Spatial question entries:
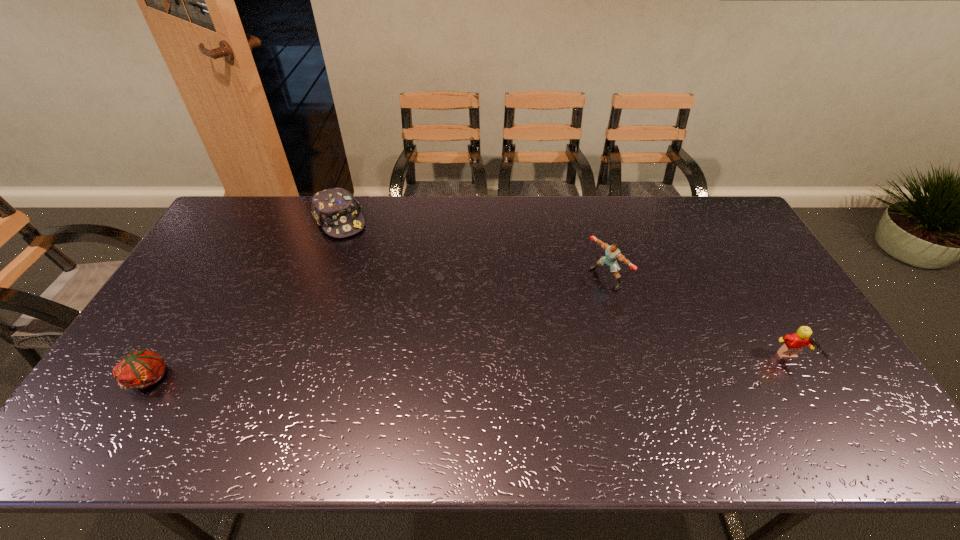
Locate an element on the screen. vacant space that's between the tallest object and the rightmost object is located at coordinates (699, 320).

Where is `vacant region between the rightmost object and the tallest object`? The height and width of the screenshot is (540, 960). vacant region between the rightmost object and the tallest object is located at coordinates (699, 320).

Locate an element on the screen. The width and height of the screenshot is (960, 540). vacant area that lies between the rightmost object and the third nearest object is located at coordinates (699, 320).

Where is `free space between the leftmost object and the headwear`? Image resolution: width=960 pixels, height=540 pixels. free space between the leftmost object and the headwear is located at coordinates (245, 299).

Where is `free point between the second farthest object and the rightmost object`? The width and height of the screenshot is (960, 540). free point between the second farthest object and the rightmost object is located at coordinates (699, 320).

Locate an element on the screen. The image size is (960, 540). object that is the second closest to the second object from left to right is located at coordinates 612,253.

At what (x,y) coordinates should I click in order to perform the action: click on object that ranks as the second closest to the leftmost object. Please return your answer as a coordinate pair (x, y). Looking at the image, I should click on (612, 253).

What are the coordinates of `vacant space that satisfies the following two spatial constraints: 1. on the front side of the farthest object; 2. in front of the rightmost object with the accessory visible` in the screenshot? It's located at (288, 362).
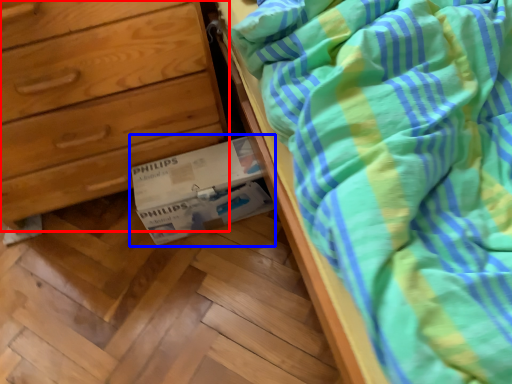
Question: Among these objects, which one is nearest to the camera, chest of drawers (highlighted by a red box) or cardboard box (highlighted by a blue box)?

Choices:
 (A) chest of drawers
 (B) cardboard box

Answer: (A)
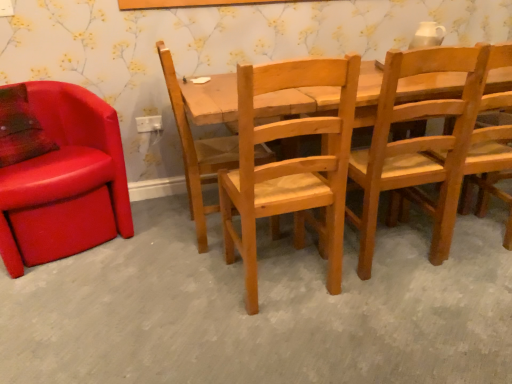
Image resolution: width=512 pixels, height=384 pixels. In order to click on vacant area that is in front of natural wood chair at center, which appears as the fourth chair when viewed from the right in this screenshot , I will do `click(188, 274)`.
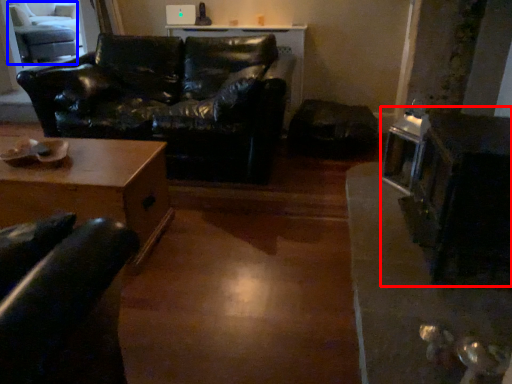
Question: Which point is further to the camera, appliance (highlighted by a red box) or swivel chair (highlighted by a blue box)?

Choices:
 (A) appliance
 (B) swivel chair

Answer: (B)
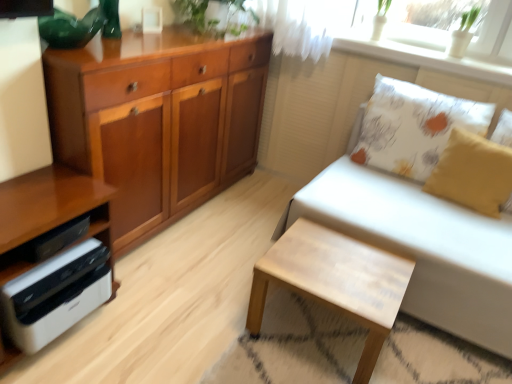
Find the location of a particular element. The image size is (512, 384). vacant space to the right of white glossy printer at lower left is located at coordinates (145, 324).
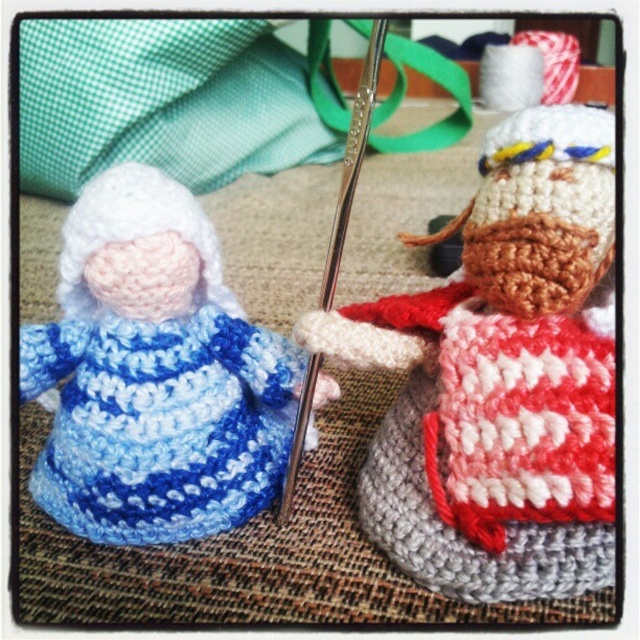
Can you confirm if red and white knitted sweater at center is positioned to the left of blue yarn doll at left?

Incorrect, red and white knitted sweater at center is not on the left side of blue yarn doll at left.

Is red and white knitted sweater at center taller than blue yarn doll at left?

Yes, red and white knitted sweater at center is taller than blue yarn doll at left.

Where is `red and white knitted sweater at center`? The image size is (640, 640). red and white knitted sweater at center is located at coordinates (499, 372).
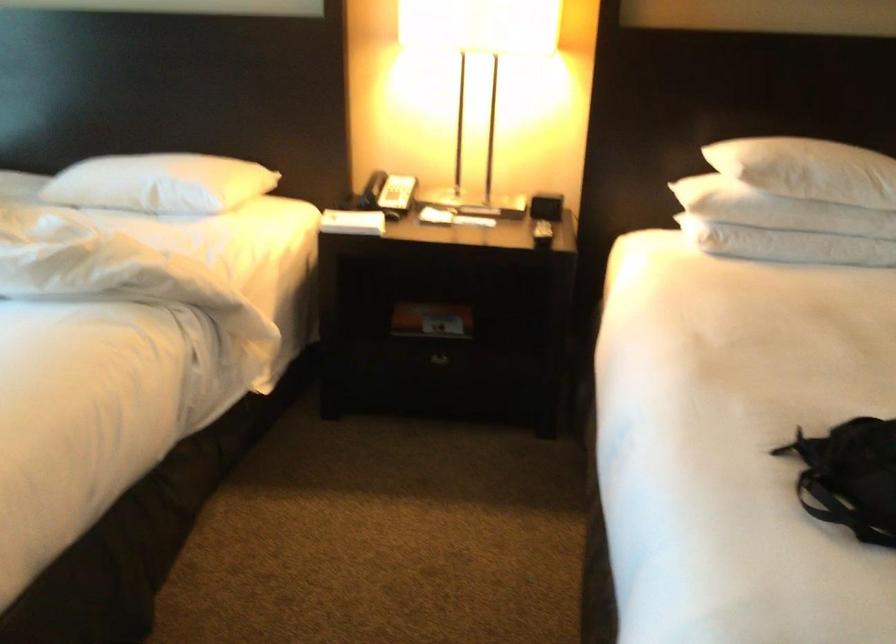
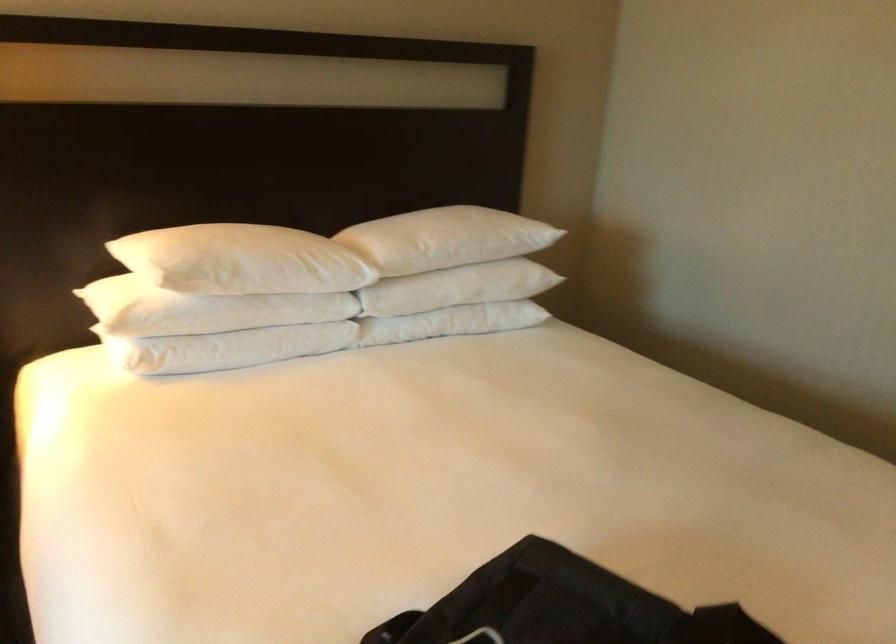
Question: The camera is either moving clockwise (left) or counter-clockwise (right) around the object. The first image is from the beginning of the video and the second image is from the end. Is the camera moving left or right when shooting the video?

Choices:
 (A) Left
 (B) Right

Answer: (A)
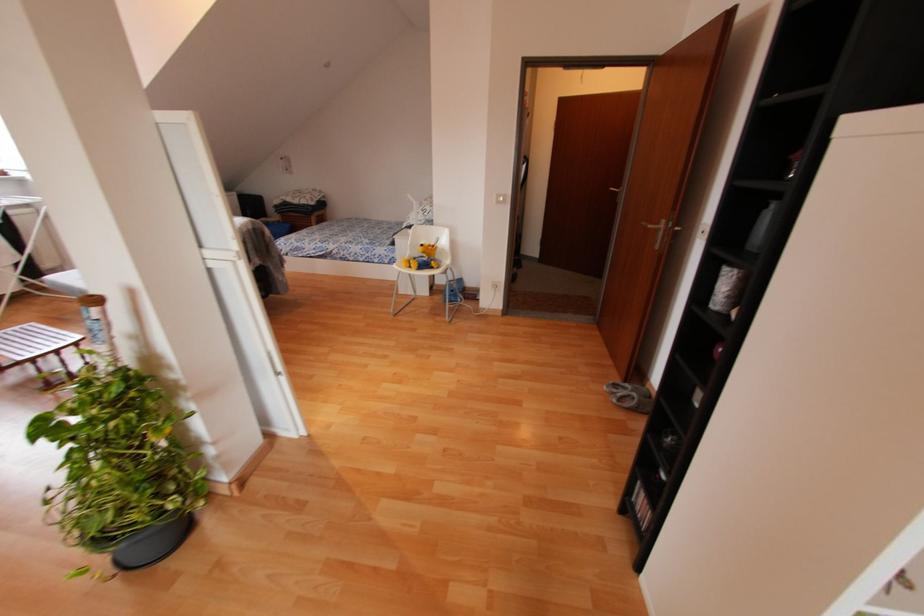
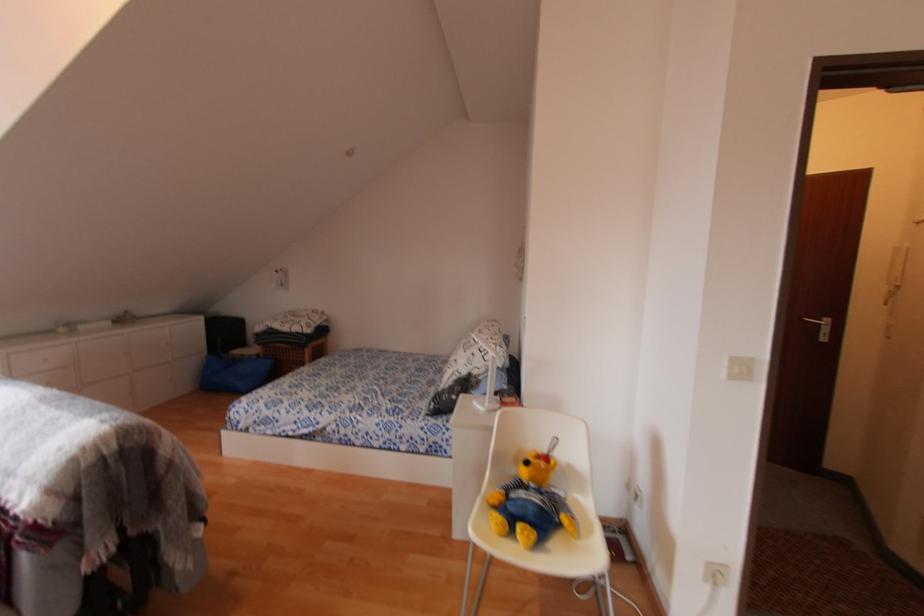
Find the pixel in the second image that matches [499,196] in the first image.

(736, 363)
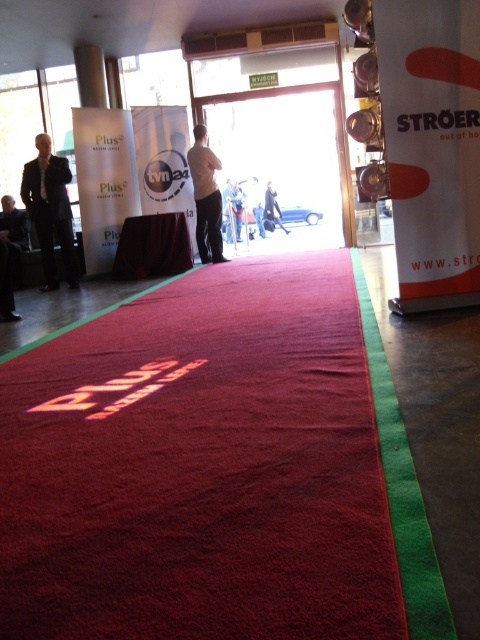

**YOUR INSTRUCTIONS**
Select and copy each line of the records above that contains the word "doll". Case counts.

**THE REPLY**
Can you confirm if red and white knitted sweater at center is positioned to the left of blue yarn doll at left?
Incorrect, red and white knitted sweater at center is not on the left side of blue yarn doll at left.
Is red and white knitted sweater at center taller than blue yarn doll at left?
Yes, red and white knitted sweater at center is taller than blue yarn doll at left.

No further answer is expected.